Output everything from the start of the records below down to the line containing "blue star at", including that line, as a Markdown table with the columns Row and Line, leaving out blank lines.

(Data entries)
---+---
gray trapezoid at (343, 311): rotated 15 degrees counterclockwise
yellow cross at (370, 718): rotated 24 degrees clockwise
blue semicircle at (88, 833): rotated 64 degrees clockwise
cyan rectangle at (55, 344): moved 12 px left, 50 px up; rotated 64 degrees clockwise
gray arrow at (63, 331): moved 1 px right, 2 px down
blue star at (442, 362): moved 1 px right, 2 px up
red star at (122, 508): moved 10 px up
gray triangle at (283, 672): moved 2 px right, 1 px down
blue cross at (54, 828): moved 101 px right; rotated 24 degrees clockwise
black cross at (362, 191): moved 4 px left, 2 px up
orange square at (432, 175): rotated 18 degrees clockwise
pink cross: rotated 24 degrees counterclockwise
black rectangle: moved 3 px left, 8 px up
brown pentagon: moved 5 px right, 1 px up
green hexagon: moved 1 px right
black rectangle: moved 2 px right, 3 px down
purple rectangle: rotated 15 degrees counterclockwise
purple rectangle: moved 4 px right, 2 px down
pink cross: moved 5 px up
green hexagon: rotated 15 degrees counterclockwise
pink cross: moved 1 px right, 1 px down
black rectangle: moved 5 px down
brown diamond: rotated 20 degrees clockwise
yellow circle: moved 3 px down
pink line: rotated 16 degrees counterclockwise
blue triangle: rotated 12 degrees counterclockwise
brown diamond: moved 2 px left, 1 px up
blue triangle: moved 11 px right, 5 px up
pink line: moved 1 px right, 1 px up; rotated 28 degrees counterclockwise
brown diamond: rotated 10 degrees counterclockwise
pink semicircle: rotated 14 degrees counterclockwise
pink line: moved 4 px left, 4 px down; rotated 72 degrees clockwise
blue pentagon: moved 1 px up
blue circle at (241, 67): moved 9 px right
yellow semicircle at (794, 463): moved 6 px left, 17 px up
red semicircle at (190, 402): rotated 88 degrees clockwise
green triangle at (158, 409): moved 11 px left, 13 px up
---+---
## [Output of the exercise]
| Row | Line |
|---|---|
| 1 | gray trapezoid at (343, 311): rotated 15 degrees counterclockwise |
| 2 | yellow cross at (370, 718): rotated 24 degrees clockwise |
| 3 | blue semicircle at (88, 833): rotated 64 degrees clockwise |
| 4 | cyan rectangle at (55, 344): moved 12 px left, 50 px up; rotated 64 degrees clockwise |
| 5 | gray arrow at (63, 331): moved 1 px right, 2 px down |
| 6 | blue star at (442, 362): moved 1 px right, 2 px up |